#### Problem to work on
How many lines of the records below contain the word "rocks"? Reply with the number only.
##### Input material #####
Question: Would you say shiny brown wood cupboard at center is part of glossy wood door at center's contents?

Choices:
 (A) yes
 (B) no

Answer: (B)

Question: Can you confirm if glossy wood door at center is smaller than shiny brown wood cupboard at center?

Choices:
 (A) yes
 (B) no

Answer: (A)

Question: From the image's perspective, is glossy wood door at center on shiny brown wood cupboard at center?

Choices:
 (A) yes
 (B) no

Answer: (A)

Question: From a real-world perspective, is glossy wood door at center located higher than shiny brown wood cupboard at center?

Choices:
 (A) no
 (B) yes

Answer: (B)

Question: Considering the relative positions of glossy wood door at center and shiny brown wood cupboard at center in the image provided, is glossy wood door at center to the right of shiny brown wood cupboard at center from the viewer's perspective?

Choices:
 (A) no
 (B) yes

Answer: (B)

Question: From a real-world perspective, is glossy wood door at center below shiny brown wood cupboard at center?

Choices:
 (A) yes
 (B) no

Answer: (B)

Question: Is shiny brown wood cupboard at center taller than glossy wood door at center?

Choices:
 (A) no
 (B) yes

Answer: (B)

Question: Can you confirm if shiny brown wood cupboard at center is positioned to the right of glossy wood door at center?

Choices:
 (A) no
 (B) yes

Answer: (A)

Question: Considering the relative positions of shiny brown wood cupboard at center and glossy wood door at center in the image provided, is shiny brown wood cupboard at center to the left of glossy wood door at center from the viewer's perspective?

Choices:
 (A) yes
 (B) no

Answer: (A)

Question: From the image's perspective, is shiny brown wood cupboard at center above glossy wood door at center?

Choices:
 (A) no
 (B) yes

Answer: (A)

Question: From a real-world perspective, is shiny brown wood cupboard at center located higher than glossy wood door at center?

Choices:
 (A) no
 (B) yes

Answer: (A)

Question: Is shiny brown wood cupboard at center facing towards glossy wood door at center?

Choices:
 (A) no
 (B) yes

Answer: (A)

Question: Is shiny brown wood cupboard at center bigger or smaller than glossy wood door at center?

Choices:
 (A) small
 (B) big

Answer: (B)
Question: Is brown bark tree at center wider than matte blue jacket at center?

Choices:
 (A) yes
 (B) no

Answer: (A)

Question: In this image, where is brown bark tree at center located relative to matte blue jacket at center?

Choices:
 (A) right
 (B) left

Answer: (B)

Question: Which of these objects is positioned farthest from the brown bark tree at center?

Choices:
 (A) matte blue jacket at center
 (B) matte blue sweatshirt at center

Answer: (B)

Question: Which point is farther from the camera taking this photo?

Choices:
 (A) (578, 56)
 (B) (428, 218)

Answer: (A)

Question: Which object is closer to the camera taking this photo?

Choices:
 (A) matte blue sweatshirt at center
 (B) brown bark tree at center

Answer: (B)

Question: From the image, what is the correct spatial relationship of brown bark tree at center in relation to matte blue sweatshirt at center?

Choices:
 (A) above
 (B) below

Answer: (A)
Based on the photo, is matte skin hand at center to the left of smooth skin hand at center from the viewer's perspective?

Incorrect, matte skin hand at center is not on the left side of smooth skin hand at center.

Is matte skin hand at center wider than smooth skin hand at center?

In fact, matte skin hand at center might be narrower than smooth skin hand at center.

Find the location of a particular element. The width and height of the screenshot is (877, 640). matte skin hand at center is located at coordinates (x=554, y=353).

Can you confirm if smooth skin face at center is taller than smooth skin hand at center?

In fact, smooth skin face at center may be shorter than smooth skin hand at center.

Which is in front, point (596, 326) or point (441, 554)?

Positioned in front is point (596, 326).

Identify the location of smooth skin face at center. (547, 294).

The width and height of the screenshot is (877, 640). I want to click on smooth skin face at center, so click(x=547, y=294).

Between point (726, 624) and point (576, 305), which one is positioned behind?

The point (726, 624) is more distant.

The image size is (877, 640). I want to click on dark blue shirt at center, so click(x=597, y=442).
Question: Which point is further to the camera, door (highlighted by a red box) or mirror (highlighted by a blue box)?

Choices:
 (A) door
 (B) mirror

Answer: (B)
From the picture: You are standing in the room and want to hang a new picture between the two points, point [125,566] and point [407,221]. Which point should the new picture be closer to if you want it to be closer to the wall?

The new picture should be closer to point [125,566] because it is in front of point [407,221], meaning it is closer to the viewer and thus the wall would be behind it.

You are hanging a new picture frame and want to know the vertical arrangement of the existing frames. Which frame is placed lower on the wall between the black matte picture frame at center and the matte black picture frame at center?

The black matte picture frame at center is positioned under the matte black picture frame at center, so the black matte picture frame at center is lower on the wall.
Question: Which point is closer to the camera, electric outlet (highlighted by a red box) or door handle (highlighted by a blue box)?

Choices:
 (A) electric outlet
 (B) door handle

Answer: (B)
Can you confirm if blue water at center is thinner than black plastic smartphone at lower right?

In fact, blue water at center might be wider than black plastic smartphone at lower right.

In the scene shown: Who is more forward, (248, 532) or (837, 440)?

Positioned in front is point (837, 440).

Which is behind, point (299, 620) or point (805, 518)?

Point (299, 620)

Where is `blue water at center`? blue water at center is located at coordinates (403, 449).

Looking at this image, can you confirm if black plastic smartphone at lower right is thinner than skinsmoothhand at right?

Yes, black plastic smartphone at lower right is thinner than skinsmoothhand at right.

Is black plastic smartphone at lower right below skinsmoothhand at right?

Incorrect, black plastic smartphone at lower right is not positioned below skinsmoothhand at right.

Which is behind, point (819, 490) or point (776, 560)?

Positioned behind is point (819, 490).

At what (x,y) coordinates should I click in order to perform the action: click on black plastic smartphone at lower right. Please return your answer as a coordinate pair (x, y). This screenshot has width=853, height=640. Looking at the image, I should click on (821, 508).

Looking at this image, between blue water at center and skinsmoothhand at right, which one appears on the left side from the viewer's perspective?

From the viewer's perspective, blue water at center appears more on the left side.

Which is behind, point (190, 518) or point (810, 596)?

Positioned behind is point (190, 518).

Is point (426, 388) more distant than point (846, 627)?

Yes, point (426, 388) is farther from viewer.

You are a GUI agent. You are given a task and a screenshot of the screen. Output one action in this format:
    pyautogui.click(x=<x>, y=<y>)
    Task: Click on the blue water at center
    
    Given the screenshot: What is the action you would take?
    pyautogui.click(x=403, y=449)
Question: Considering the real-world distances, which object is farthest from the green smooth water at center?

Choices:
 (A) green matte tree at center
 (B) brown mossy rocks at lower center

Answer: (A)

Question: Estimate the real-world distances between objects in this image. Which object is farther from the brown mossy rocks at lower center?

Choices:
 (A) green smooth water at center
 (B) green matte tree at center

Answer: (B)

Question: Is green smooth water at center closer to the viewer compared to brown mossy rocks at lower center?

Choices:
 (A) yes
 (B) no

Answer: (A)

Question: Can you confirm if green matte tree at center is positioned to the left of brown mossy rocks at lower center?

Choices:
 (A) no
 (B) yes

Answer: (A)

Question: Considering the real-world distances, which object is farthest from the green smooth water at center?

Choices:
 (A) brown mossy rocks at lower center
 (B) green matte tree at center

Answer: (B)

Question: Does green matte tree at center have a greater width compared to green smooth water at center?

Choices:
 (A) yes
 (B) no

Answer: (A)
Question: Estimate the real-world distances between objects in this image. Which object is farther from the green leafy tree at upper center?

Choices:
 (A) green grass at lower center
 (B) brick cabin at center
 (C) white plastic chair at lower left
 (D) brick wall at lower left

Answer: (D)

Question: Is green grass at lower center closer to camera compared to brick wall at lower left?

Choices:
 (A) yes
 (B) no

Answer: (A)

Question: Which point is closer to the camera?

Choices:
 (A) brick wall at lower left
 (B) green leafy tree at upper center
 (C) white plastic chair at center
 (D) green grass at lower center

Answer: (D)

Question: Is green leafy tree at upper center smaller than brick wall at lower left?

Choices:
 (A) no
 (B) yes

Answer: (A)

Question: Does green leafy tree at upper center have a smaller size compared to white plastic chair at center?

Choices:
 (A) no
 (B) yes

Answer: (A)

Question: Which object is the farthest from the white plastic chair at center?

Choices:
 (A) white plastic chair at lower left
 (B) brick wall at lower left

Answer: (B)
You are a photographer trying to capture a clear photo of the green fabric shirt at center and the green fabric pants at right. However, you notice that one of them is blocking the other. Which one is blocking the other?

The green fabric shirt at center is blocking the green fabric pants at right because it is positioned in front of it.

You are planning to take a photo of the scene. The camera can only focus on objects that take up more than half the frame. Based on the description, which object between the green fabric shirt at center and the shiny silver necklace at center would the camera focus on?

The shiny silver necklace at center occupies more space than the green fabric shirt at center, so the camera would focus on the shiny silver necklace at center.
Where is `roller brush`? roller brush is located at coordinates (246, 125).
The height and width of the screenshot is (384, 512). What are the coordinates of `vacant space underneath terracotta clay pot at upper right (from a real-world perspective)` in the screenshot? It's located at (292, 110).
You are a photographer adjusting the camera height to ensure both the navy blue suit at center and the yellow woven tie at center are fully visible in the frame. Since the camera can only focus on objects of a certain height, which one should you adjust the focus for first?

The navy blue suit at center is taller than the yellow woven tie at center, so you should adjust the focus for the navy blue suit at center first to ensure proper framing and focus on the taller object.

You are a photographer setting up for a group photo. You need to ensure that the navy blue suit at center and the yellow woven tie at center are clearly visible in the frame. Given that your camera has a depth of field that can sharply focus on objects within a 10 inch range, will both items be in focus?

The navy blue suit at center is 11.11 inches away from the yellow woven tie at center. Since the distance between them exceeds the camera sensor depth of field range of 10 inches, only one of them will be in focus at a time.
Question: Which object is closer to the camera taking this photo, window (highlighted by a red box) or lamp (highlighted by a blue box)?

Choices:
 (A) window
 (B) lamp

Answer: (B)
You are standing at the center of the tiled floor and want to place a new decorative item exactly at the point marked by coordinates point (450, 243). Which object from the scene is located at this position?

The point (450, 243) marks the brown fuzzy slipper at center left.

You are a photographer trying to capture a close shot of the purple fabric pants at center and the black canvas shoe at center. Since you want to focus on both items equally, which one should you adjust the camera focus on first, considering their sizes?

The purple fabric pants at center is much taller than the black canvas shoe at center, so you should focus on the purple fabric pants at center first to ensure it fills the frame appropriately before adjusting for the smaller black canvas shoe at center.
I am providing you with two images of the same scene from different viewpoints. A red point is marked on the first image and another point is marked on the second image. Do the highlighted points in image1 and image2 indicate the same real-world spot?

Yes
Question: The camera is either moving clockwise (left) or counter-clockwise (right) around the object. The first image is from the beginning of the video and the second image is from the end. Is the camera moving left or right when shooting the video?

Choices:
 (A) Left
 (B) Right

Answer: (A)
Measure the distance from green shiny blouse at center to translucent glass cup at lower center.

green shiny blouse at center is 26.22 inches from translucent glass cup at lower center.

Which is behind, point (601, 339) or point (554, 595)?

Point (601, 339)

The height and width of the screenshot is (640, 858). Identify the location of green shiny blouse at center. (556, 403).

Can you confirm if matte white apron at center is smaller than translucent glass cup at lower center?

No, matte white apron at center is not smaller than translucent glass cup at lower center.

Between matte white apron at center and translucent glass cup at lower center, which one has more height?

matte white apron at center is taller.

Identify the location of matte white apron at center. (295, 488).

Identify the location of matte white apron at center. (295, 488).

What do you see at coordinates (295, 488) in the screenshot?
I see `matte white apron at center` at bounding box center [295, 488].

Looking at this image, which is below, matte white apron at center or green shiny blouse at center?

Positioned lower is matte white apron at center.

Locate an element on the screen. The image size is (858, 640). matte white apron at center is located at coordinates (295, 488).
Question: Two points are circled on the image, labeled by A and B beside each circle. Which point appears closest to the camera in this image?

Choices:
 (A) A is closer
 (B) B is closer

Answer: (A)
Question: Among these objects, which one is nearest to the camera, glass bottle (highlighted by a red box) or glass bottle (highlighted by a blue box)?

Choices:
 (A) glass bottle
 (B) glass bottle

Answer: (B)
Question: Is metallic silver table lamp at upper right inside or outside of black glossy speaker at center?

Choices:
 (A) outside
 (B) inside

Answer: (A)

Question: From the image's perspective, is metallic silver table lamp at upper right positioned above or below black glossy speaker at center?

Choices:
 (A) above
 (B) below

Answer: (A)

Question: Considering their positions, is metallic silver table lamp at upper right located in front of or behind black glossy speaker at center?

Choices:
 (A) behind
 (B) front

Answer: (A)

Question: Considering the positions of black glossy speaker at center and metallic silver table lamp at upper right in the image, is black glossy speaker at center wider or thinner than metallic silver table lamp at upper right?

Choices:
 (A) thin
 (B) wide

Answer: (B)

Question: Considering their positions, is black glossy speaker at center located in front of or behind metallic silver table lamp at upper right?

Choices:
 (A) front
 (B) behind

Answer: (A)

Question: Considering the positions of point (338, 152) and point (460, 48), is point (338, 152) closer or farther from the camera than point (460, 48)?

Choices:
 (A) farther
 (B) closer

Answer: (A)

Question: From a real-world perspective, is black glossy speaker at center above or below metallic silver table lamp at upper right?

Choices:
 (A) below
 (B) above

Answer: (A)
#####
#### Reply to the task
5